** Recorded data follows **

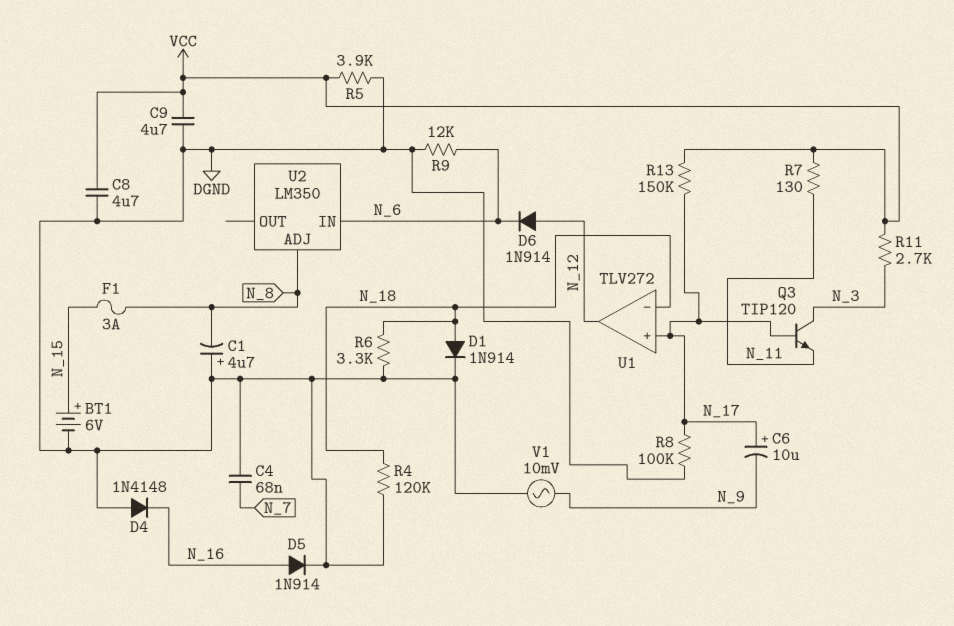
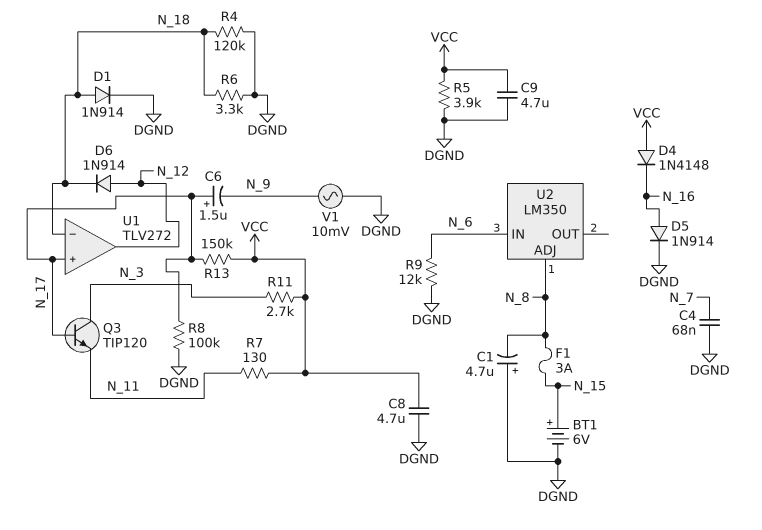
C6: 10uF (plus N_17, minus N_9) -> 1.5uF (plus N_17, minus N_9)
D4: diode 1N4148 (A DGND, K N_16) -> diode 1N4148 (A VCC, K N_16)
D6: diode 1N914 (A N_12, K N_6) -> diode 1N914 (A N_12, K N_18)

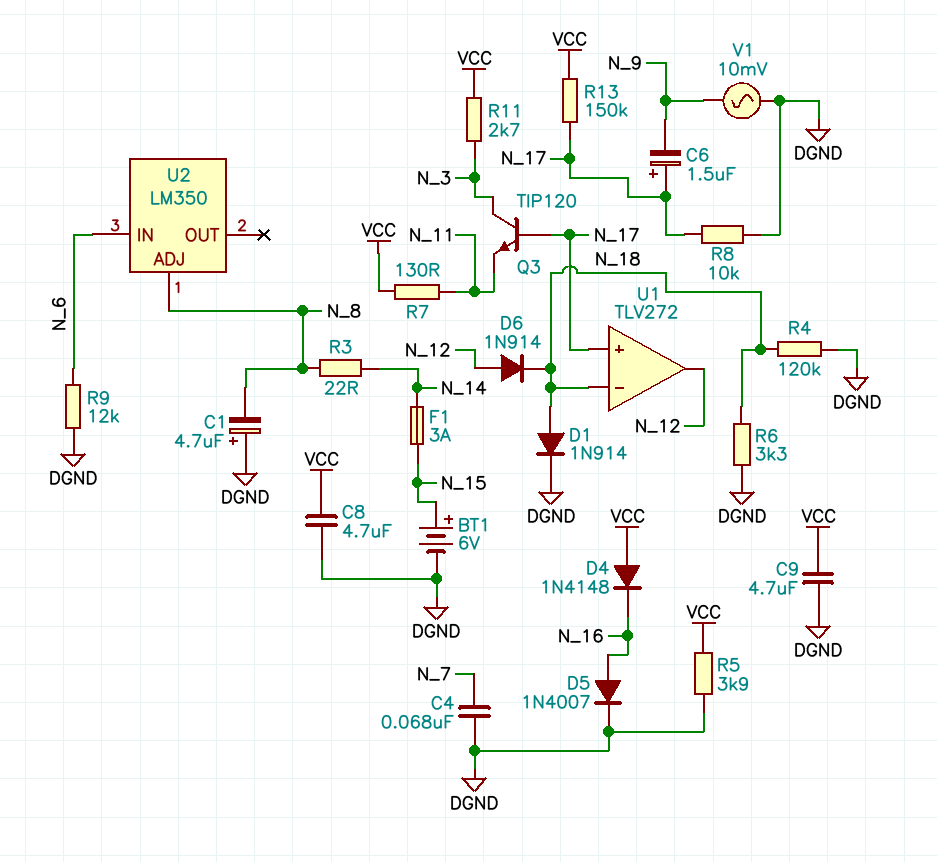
D5: diode 1N914 (A N_16, K DGND) -> diode 1N4007 (A N_16, K DGND)
F1: 3A (N_8, N_15) -> 3A (N_14, N_15)
R3: none -> 22 (N_8, N_14)
R8: 100k (DGND, N_17) -> 10k (DGND, N_17)

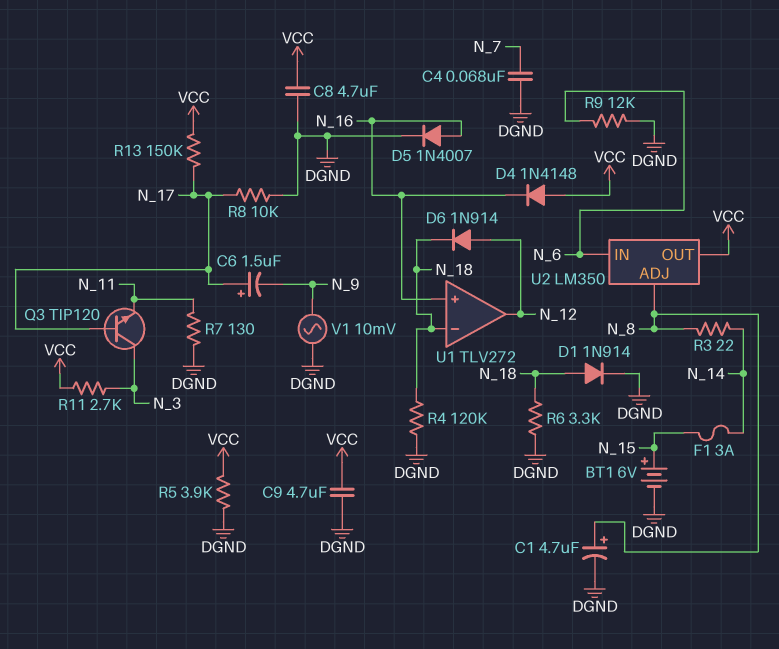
C1: 4.7uF (plus DGND, minus N_8) -> 4.7uF (plus N_8, minus DGND)
R7: 130 (N_11, VCC) -> 130 (DGND, N_11)
U1 pin in+: N_17 -> N_16
U2 pin OUT: none -> VCC

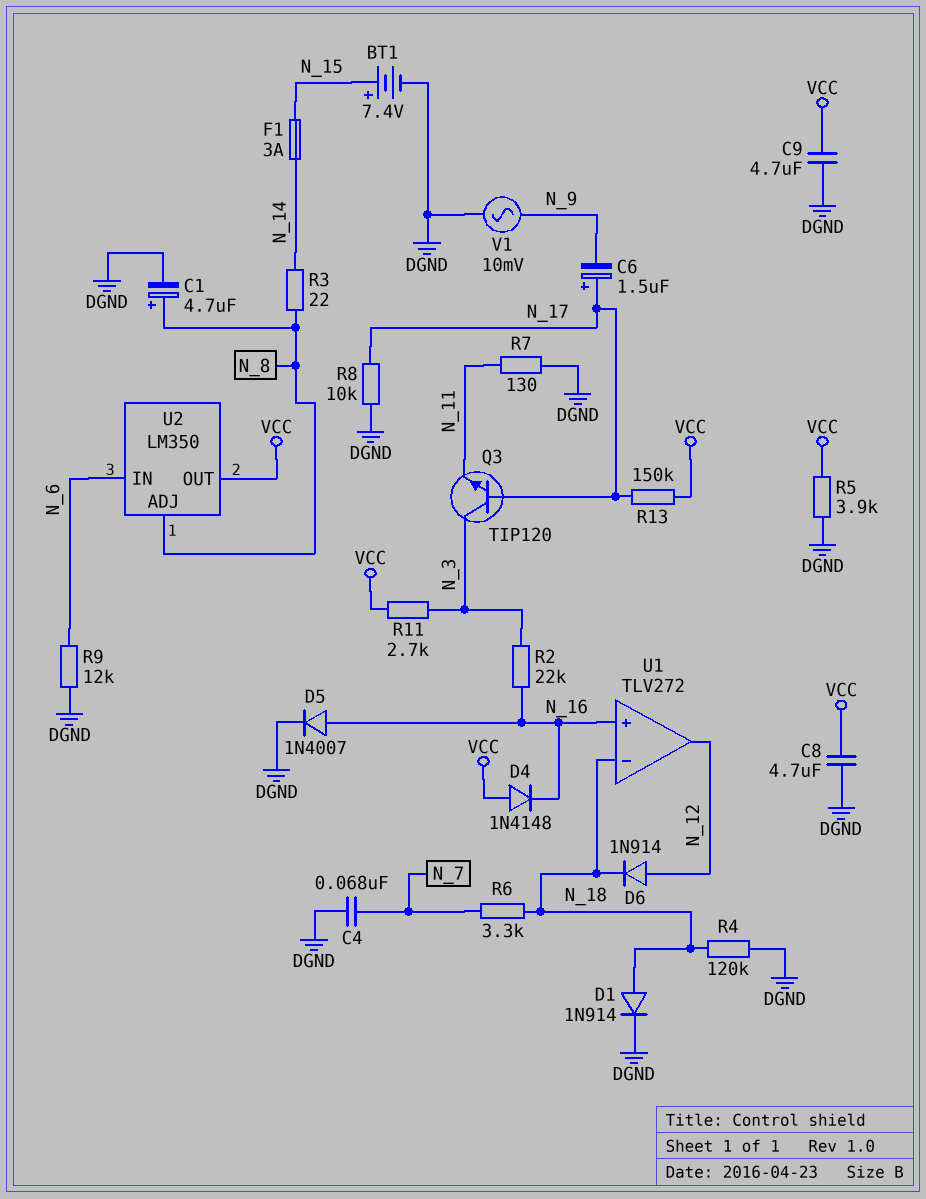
BT1: 6V (plus N_15, minus DGND) -> 7.4V (plus N_15, minus DGND)
R2: none -> 22k (N_3, N_16)
R6: 3.3k (DGND, N_18) -> 3.3k (N_7, N_18)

** End of Recorded data **

__What you have to do__: The answer must consist of every line above that contains the word "minus".

__Output for this task__:
C6: 10uF (plus N_17, minus N_9) -> 1.5uF (plus N_17, minus N_9)
C1: 4.7uF (plus DGND, minus N_8) -> 4.7uF (plus N_8, minus DGND)
BT1: 6V (plus N_15, minus DGND) -> 7.4V (plus N_15, minus DGND)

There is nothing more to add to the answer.